INSTRUCTIONS TO FOLLOW: Repeat nothing but the lines below running from the one containing "C1: 6.8uF (GND, N012) -> none" to the one containing "R5: 620 (N006, N015) -> 1k (N006, N015)". Keep both end lines.

[Stored dataset items]
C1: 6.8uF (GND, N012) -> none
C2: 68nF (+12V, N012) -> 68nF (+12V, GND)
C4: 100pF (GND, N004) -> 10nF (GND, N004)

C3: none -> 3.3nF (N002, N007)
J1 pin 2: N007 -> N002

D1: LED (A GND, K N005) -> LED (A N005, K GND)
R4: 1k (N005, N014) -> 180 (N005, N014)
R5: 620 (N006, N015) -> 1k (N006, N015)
==
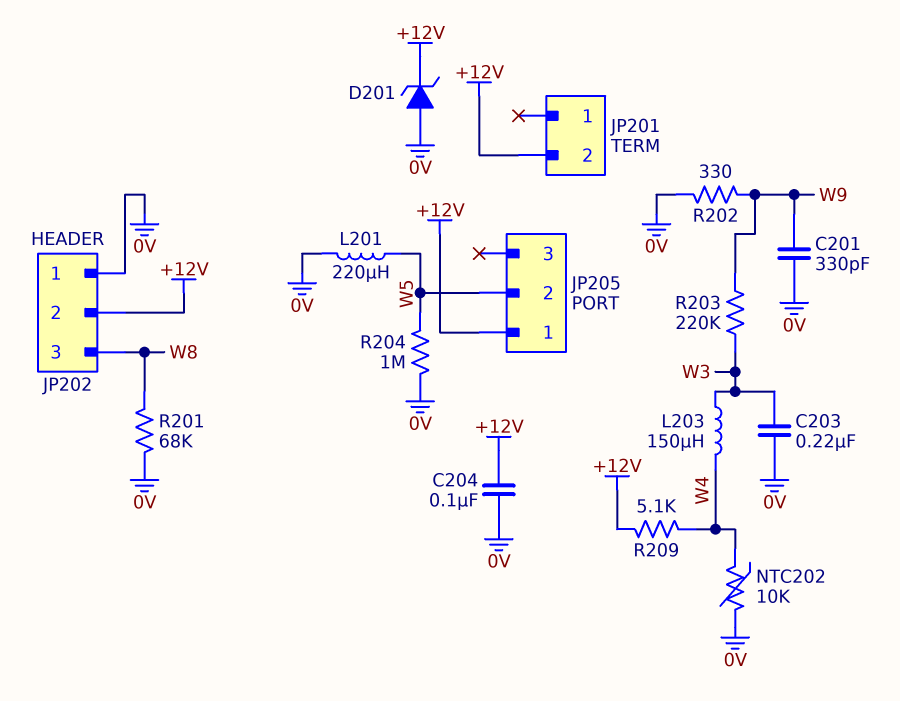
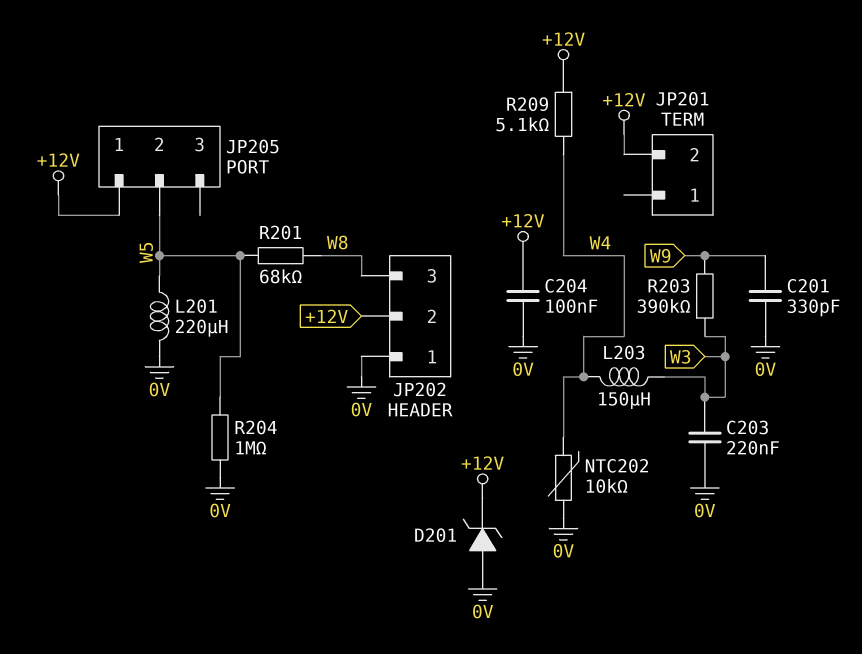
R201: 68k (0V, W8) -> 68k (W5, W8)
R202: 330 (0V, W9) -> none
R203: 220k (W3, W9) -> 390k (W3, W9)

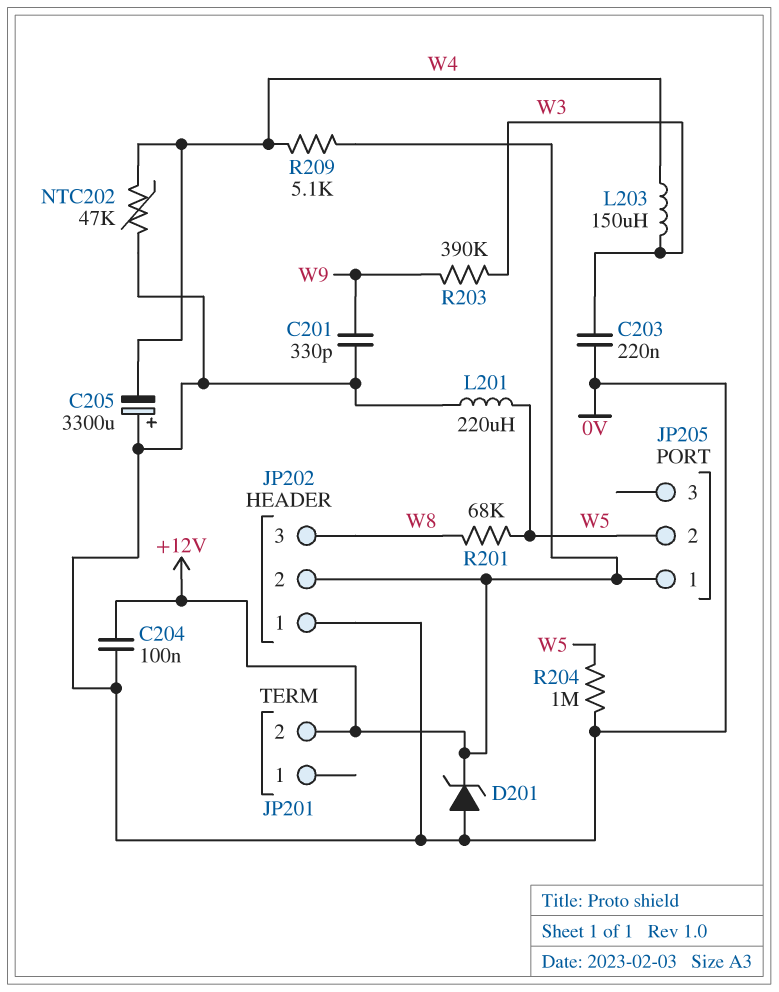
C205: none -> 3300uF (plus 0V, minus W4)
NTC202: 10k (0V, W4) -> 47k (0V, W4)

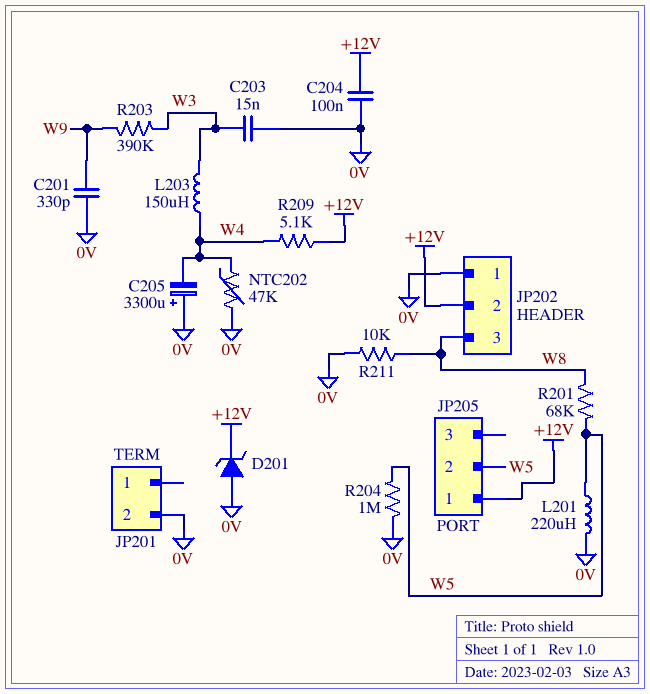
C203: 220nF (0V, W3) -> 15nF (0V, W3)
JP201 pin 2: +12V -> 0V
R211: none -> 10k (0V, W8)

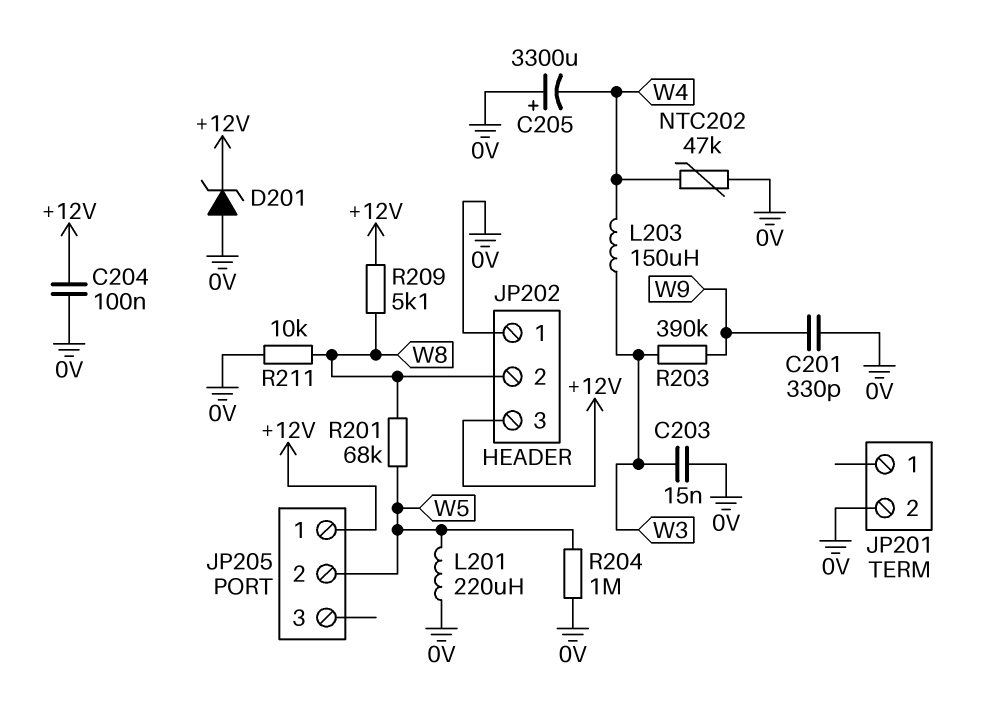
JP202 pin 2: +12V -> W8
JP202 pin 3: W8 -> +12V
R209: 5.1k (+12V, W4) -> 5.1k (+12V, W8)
* * *
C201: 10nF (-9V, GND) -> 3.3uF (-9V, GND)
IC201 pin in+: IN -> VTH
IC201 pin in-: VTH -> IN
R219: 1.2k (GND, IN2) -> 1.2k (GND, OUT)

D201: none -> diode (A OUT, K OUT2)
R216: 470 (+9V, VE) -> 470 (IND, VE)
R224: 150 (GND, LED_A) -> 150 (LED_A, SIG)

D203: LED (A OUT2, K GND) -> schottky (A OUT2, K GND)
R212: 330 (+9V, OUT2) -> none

OUTPUT OF THE TASK:
C1: 6.8uF (GND, N012) -> none
C2: 68nF (+12V, N012) -> 68nF (+12V, GND)
C4: 100pF (GND, N004) -> 10nF (GND, N004)

C3: none -> 3.3nF (N002, N007)
J1 pin 2: N007 -> N002

D1: LED (A GND, K N005) -> LED (A N005, K GND)
R4: 1k (N005, N014) -> 180 (N005, N014)
R5: 620 (N006, N015) -> 1k (N006, N015)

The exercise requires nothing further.